··· Provided records

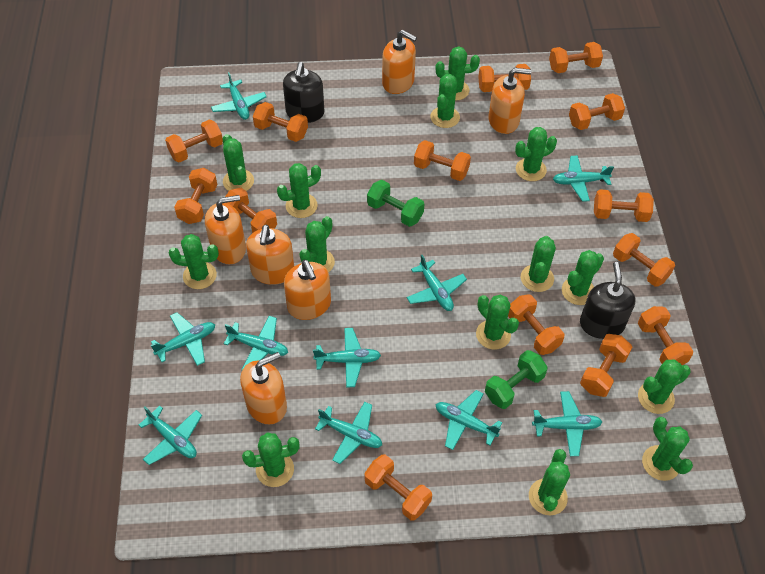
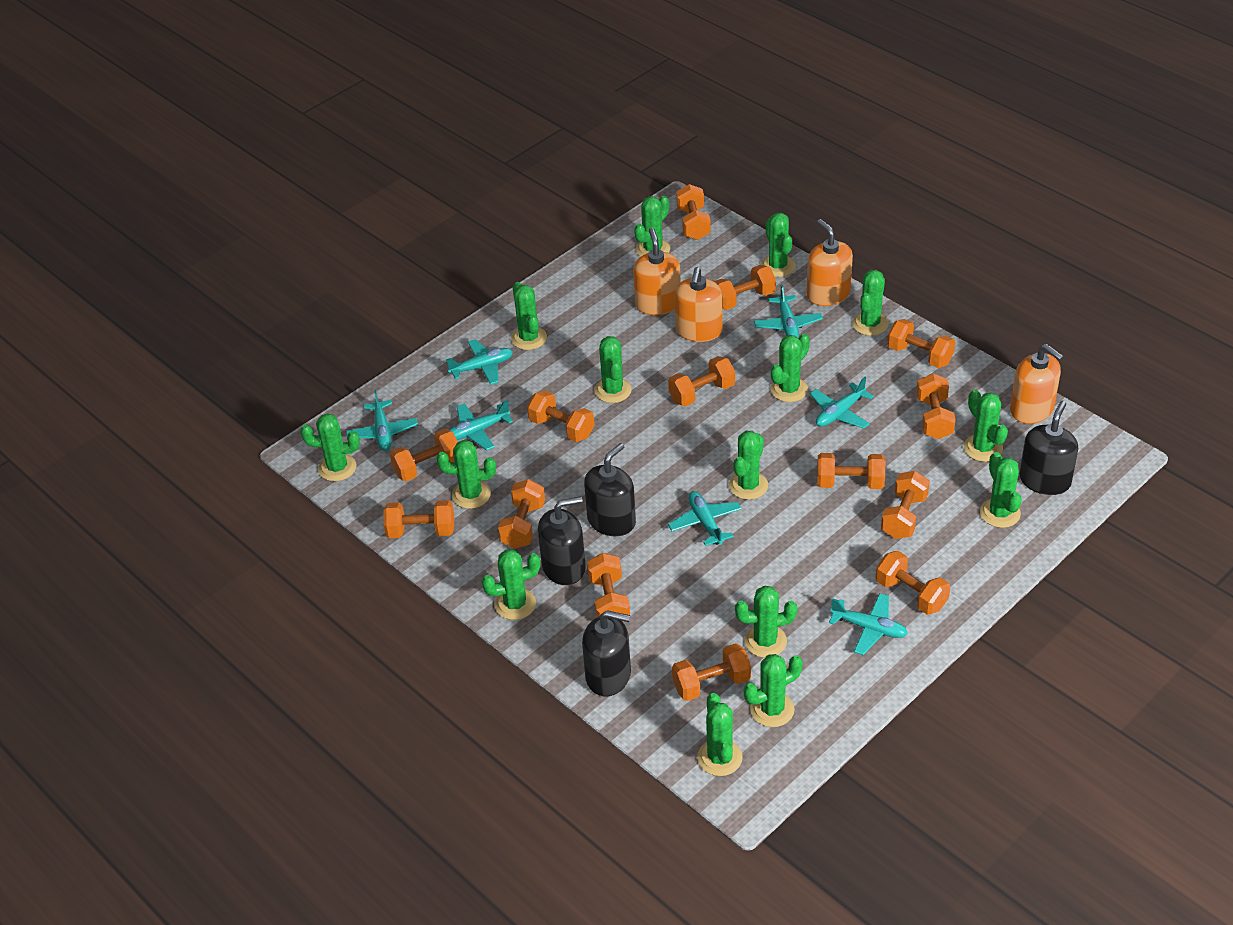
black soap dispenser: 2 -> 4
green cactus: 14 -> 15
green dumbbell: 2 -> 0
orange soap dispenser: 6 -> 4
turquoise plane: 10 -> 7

······

__Exercise objective__
Look through the records above for the string "dispenser", then copy every line that has it.

__Reply__
black soap dispenser: 2 -> 4
orange soap dispenser: 6 -> 4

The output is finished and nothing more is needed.